What this task involves
The reply should hold every record, copied exactly, and none of the pictures.

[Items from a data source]
--- START ---

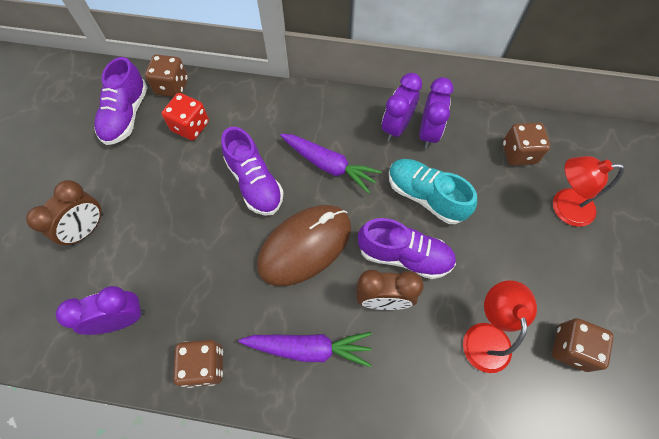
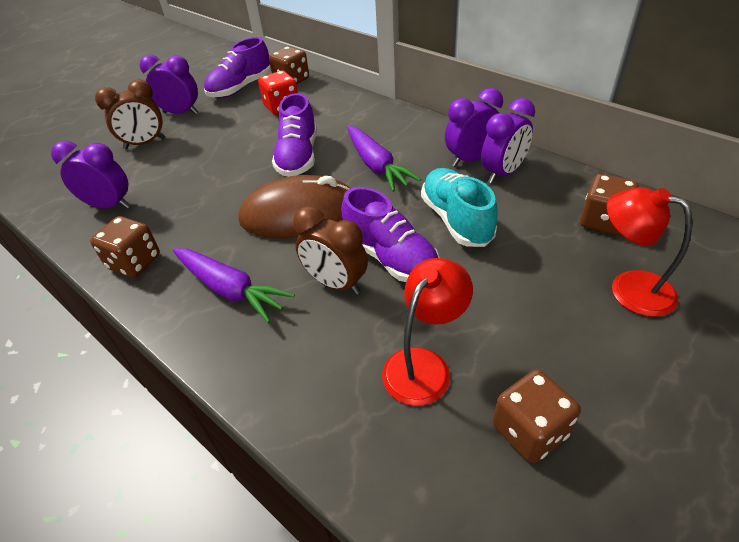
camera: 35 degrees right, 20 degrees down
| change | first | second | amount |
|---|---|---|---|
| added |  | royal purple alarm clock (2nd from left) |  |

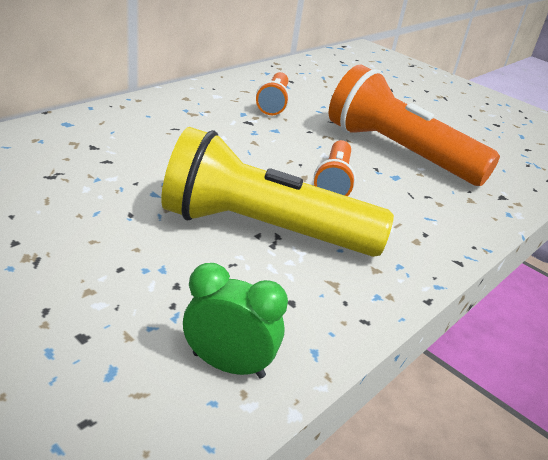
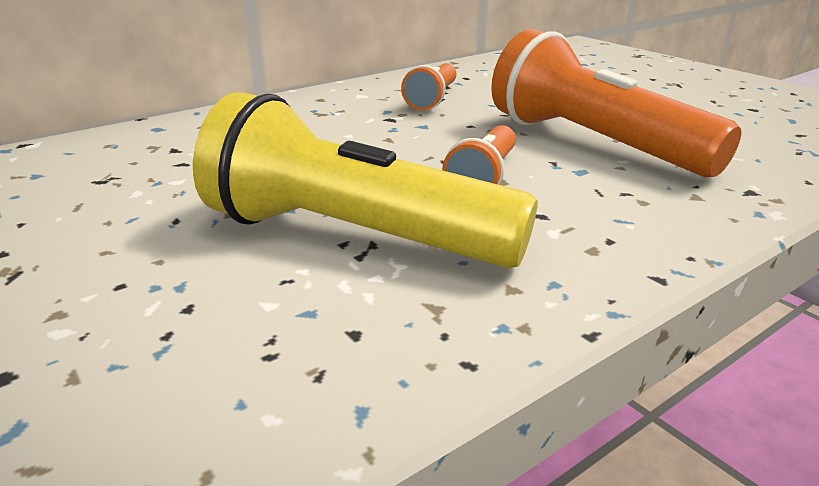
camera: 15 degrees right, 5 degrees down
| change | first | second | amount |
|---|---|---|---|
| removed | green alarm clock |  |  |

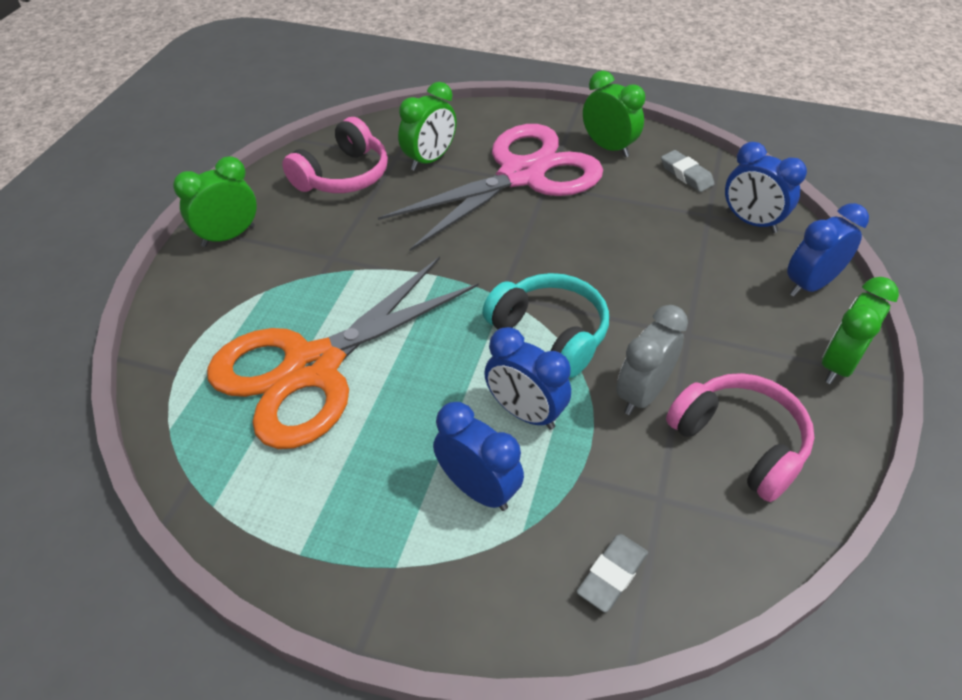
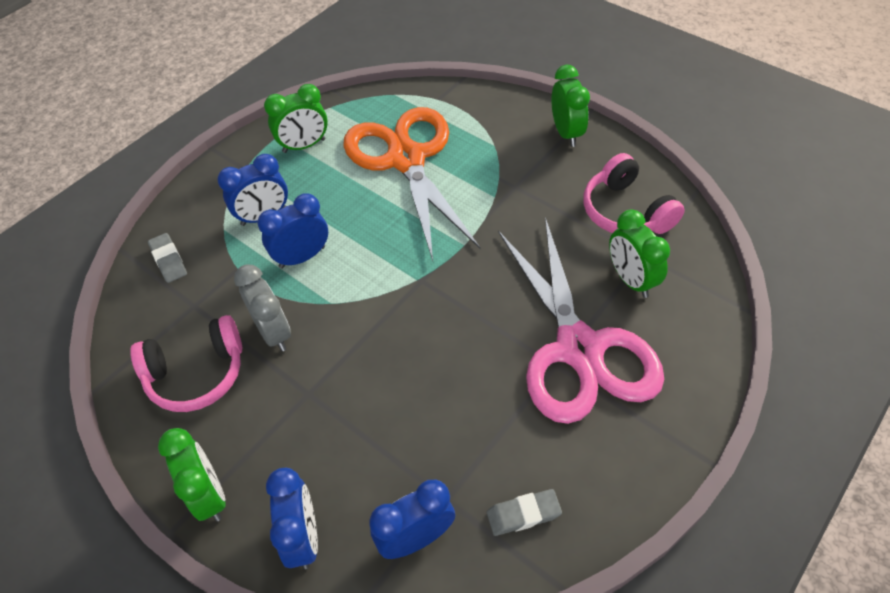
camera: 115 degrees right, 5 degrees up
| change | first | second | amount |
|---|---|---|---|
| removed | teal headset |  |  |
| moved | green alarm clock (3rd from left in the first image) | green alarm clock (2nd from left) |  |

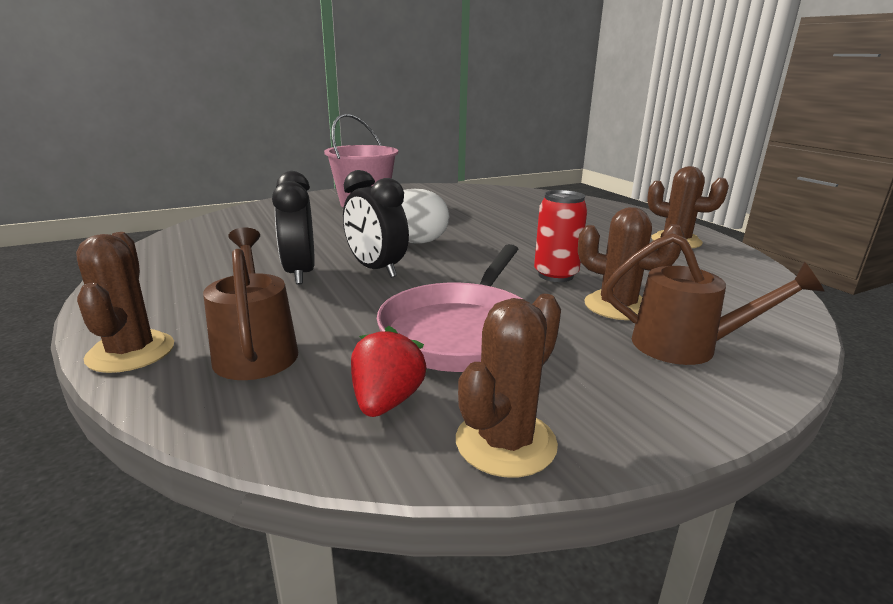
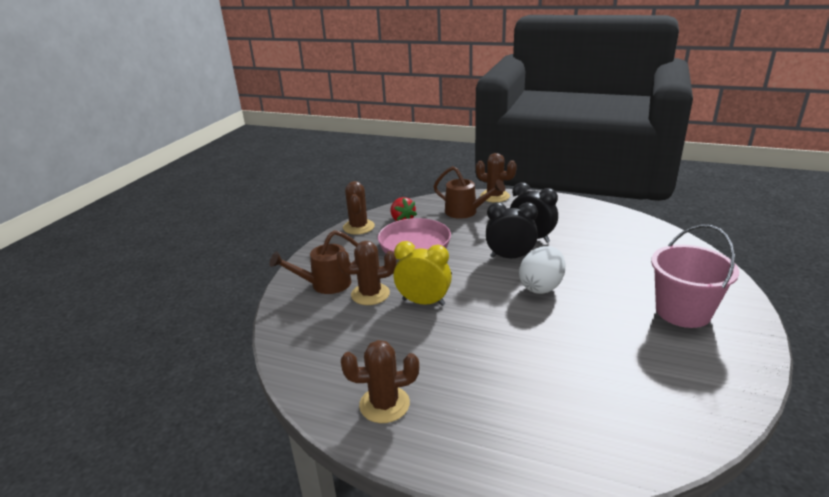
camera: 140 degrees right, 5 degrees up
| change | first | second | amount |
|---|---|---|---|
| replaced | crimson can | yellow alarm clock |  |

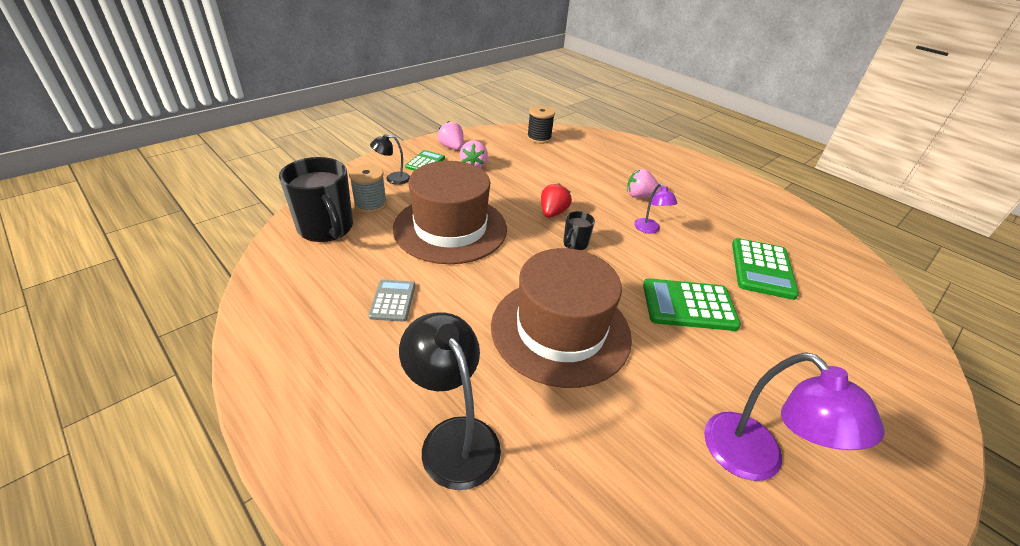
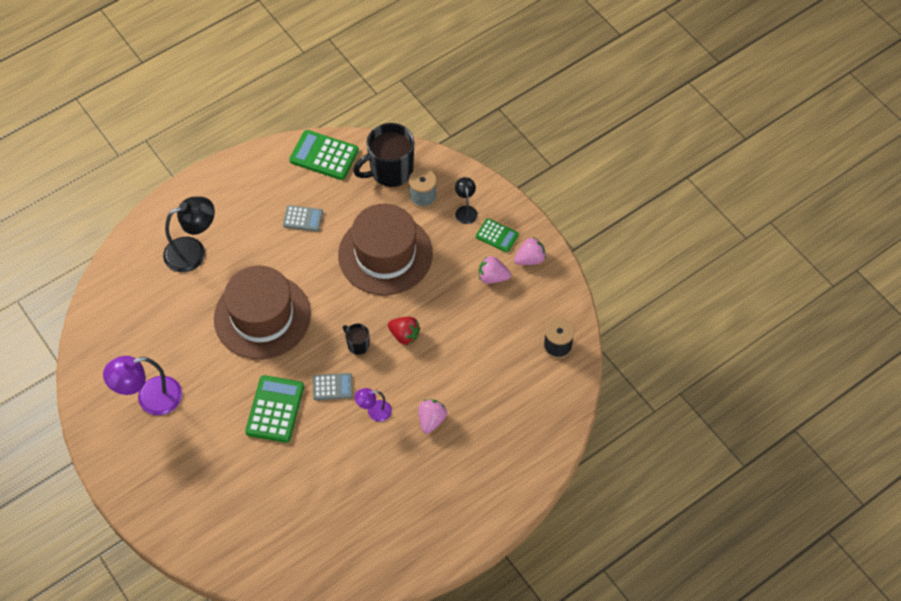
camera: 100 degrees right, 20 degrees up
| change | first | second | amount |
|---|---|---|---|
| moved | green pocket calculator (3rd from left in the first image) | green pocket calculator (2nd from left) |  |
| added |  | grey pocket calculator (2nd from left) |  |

--- END ---

Response for this exercise
camera: 35 degrees right, 20 degrees down
| change | first | second | amount |
|---|---|---|---|
| added |  | royal purple alarm clock (2nd from left) |  |

camera: 15 degrees right, 5 degrees down
| change | first | second | amount |
|---|---|---|---|
| removed | green alarm clock |  |  |

camera: 115 degrees right, 5 degrees up
| change | first | second | amount |
|---|---|---|---|
| removed | teal headset |  |  |
| moved | green alarm clock (3rd from left in the first image) | green alarm clock (2nd from left) |  |

camera: 140 degrees right, 5 degrees up
| change | first | second | amount |
|---|---|---|---|
| replaced | crimson can | yellow alarm clock |  |

camera: 100 degrees right, 20 degrees up
| change | first | second | amount |
|---|---|---|---|
| moved | green pocket calculator (3rd from left in the first image) | green pocket calculator (2nd from left) |  |
| added |  | grey pocket calculator (2nd from left) |  |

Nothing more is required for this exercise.